• _The problem_:
Which lines below contain "brown"? Copy every one of them.

• _Dataset excerpts_:

##############################

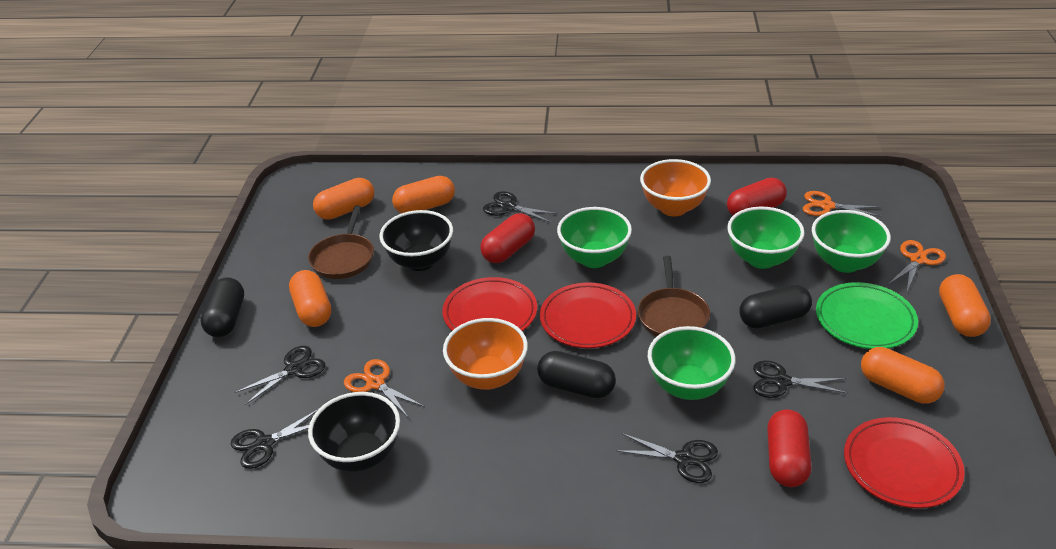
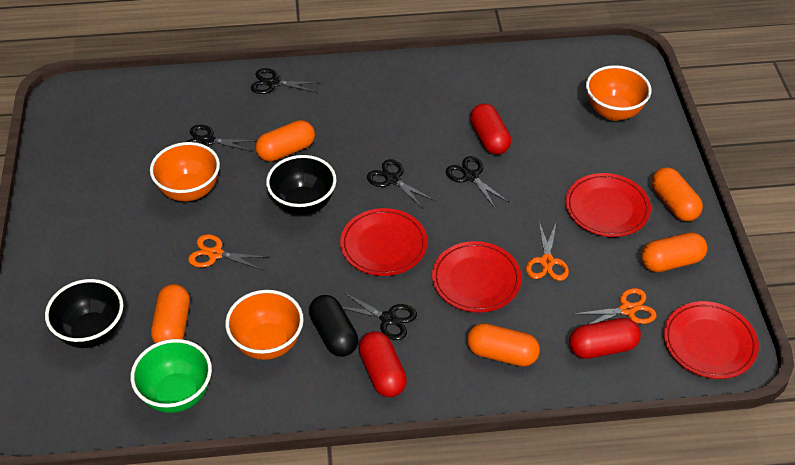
black capsule: 3 -> 1
brown pan: 2 -> 0
green bowl: 4 -> 1
green plate: 1 -> 0
orange bowl: 2 -> 3
red plate: 3 -> 4

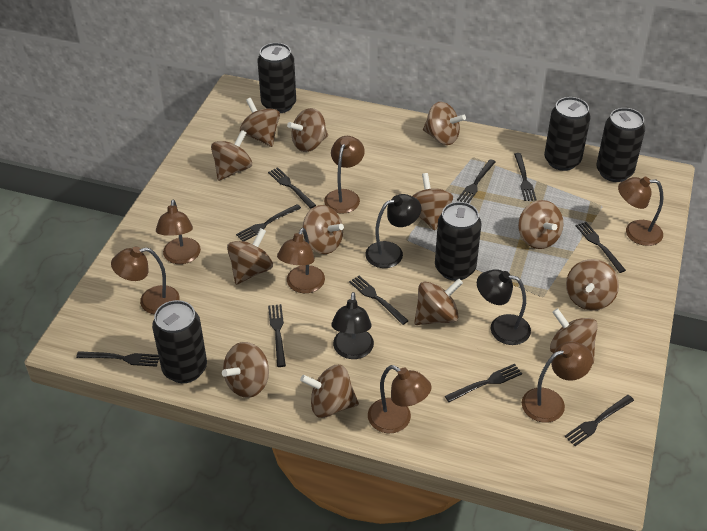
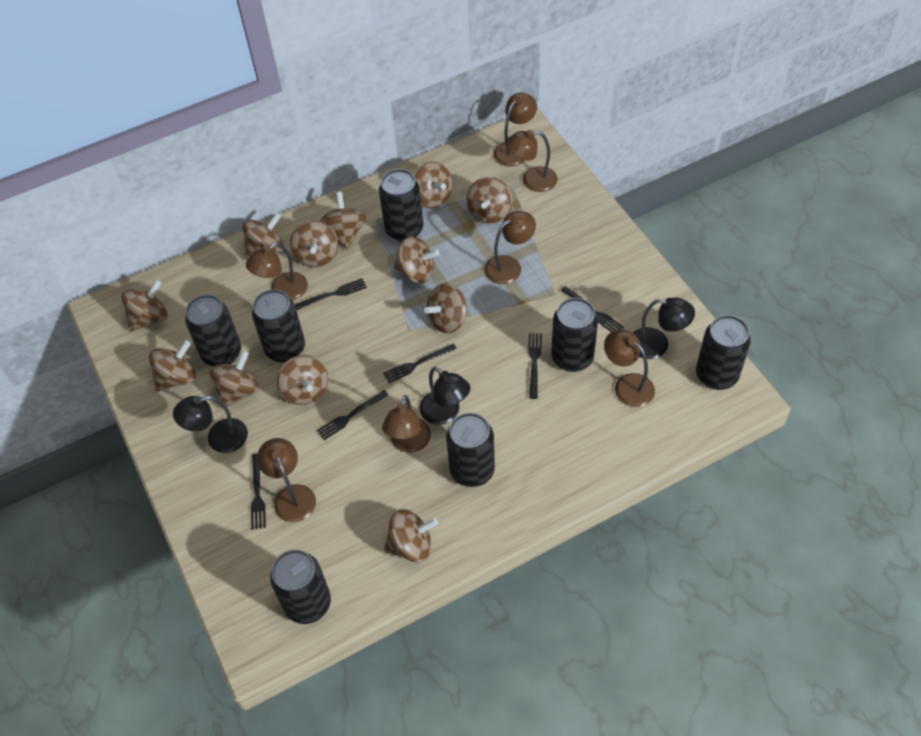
black can: 5 -> 7
black fork: 10 -> 6
brown spinning top: 13 -> 12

##############################

• _Exercise response_:
brown pan: 2 -> 0
brown spinning top: 13 -> 12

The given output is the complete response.